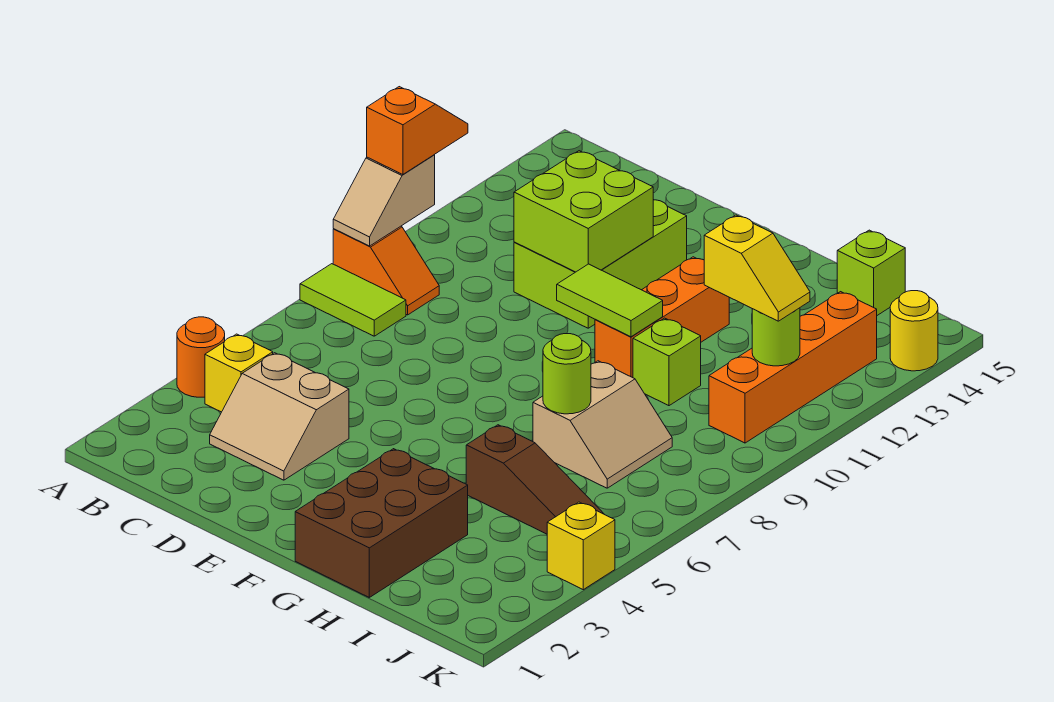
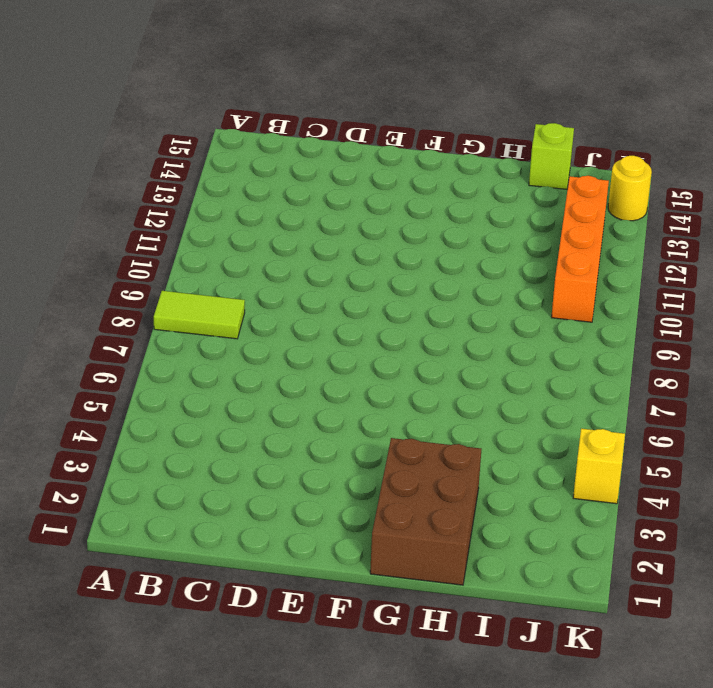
none -> orange round brick A4 level 1
none -> orange slope A9:B9 level 1 top A
none -> yellow brick B4 level 1

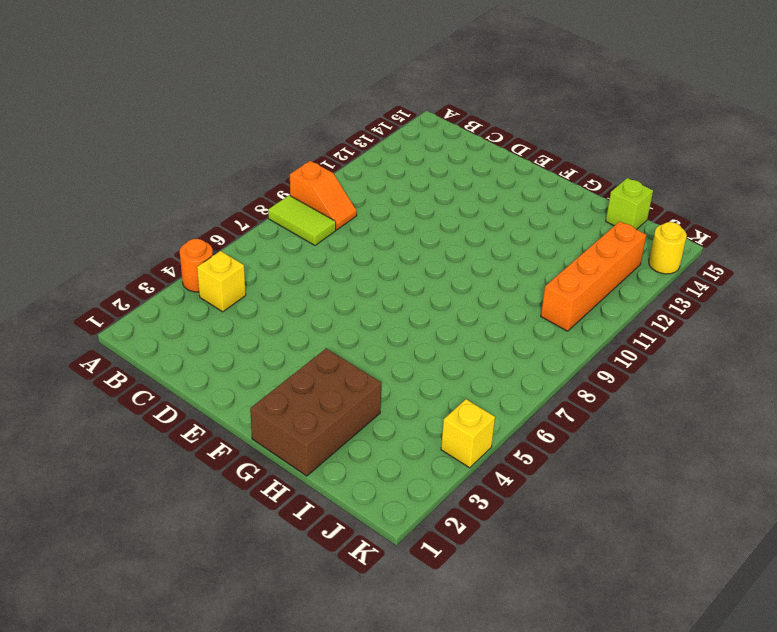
none -> tan slope C3:D4 level 1 top 4
none -> lime brick D11:E13 level 1
none -> orange brick G10:G12 level 1

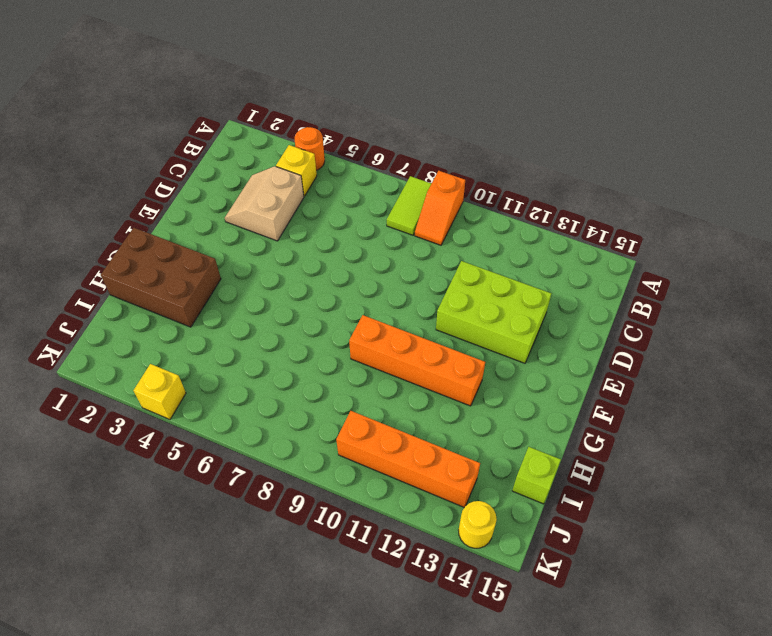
orange brick G9:G12 level 1 -> orange brick G10:G12 level 1
none -> brown slope H5:J5 level 1 top H
none -> tan slope H7:I8 level 1 top H
none -> lime brick H10 level 1

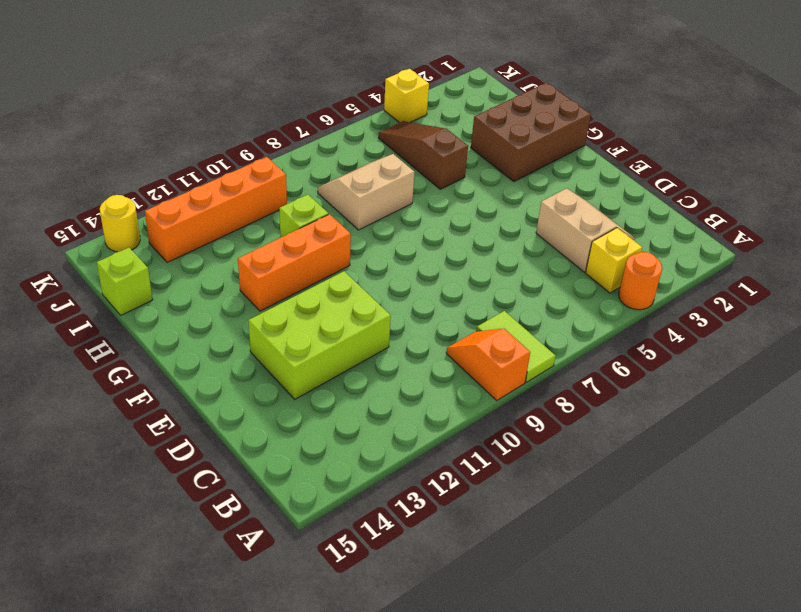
none -> tan slope A9:A10 level 2 top 10
none -> lime brick D11:E12 level 2
none -> lime tile F10:G10 level 2

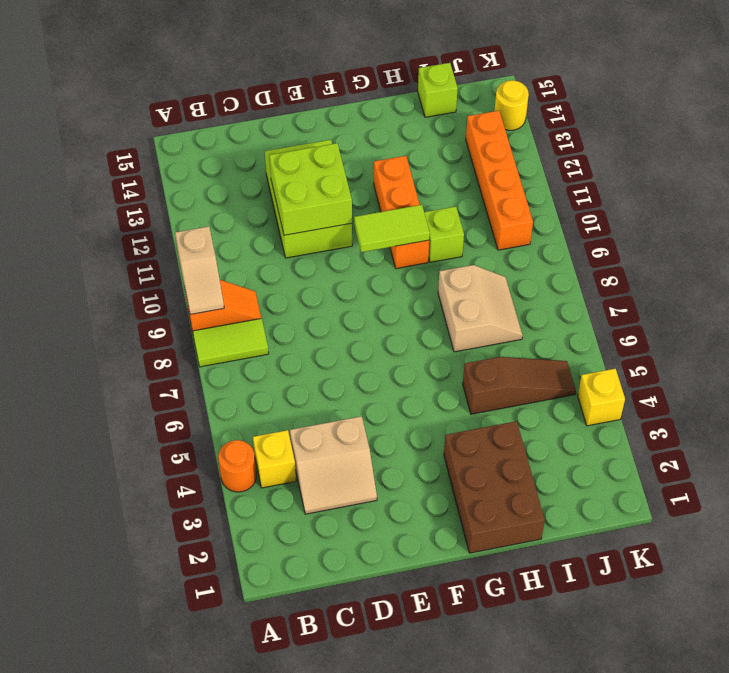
none -> lime round brick H7 level 2
none -> lime round brick J11 level 2
none -> orange slope A10:A11 level 3 top 10

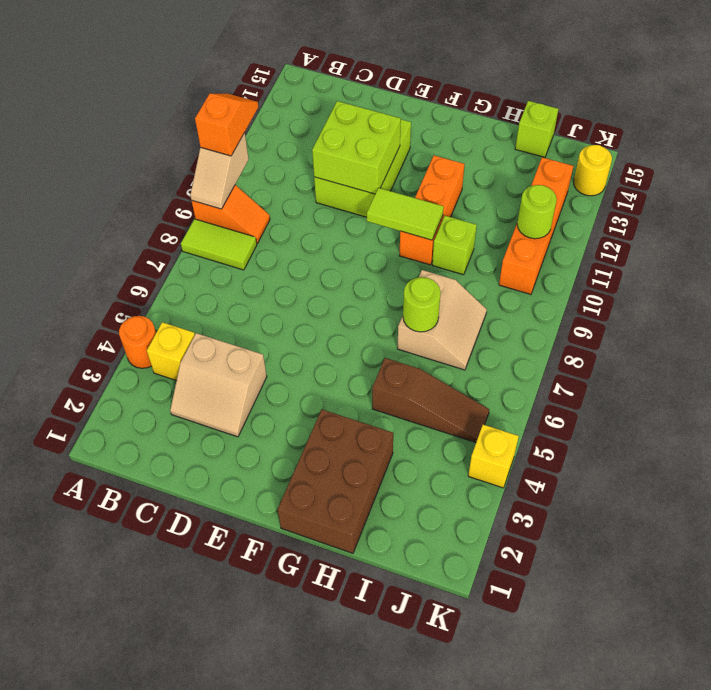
none -> yellow slope I11:J11 level 3 top I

What the task requires: From the material above, reproduce only what runs from the line holding "none -> lime brick D11:E13 level 1" down to the line holding "none -> tan slope A9:A10 level 2 top 10", both included, pictures excluded.

Result of the task:
none -> lime brick D11:E13 level 1
none -> orange brick G10:G12 level 1

orange brick G9:G12 level 1 -> orange brick G10:G12 level 1
none -> brown slope H5:J5 level 1 top H
none -> tan slope H7:I8 level 1 top H
none -> lime brick H10 level 1

none -> tan slope A9:A10 level 2 top 10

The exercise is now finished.